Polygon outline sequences
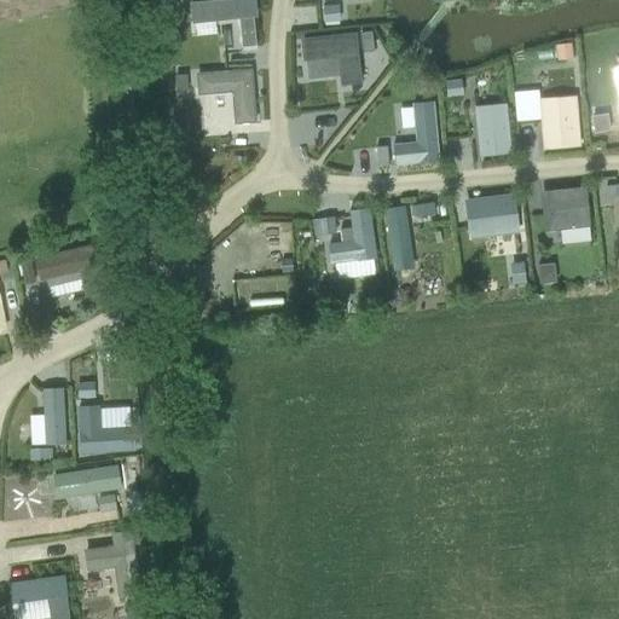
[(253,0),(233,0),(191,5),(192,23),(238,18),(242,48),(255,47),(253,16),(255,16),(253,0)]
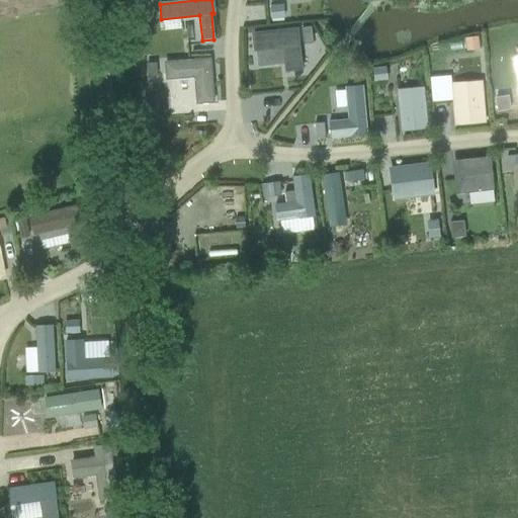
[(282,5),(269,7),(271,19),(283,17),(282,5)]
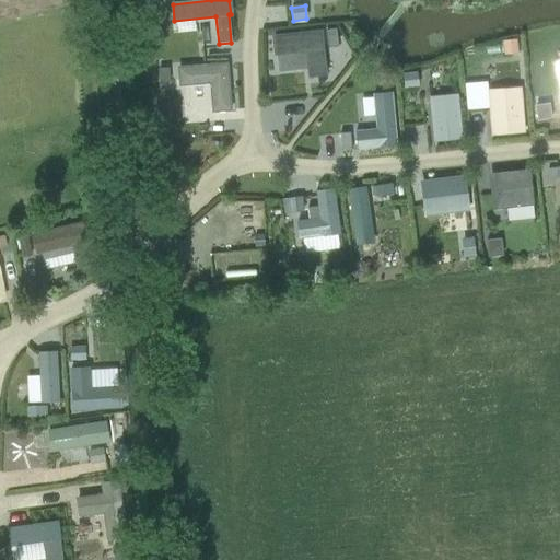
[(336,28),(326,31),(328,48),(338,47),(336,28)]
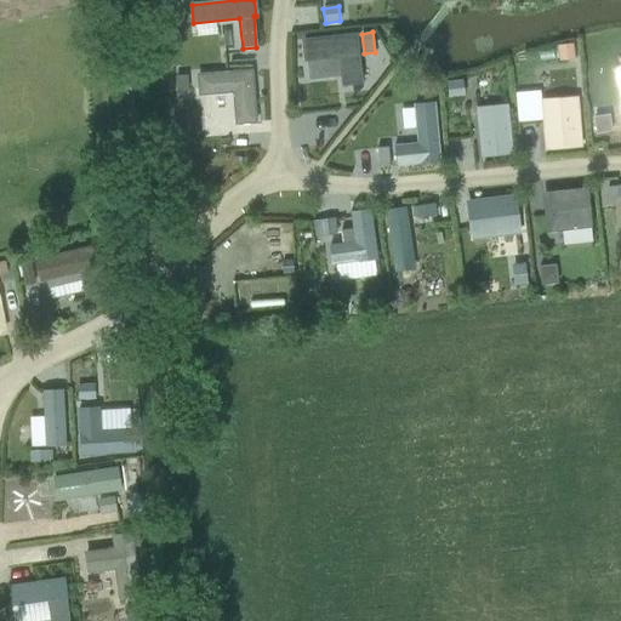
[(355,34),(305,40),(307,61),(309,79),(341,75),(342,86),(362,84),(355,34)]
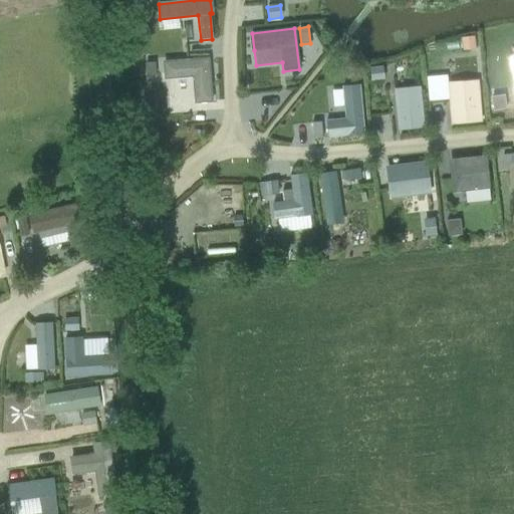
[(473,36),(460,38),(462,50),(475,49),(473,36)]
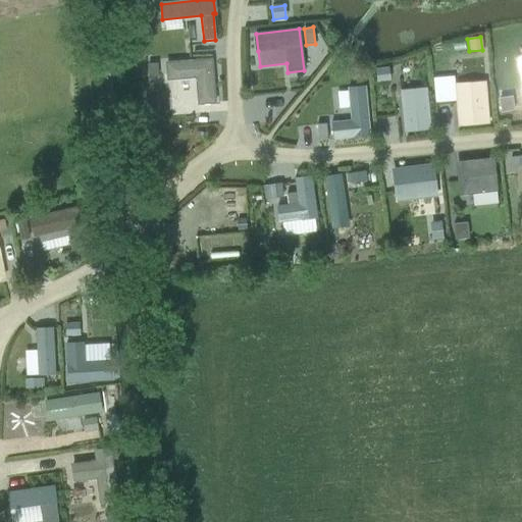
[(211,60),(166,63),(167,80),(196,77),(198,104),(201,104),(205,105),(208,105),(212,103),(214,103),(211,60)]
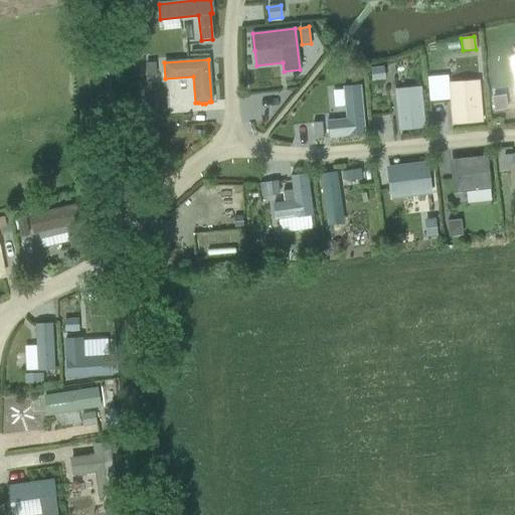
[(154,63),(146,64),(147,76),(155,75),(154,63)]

__TASK STATEMENT__.
Repeat the data in full, exactly as it stands, but drop every picture.

__SOLUTION__.
[(253,0),(233,0),(191,5),(192,23),(238,18),(242,48),(255,47),(253,16),(255,16),(253,0)]
[(282,5),(269,7),(271,19),(283,17),(282,5)]
[(336,28),(326,31),(328,48),(338,47),(336,28)]
[(355,34),(305,40),(307,61),(309,79),(341,75),(342,86),(362,84),(355,34)]
[(473,36),(460,38),(462,50),(475,49),(473,36)]
[(211,60),(166,63),(167,80),(196,77),(198,104),(201,104),(205,105),(208,105),(212,103),(214,103),(211,60)]
[(154,63),(146,64),(147,76),(155,75),(154,63)]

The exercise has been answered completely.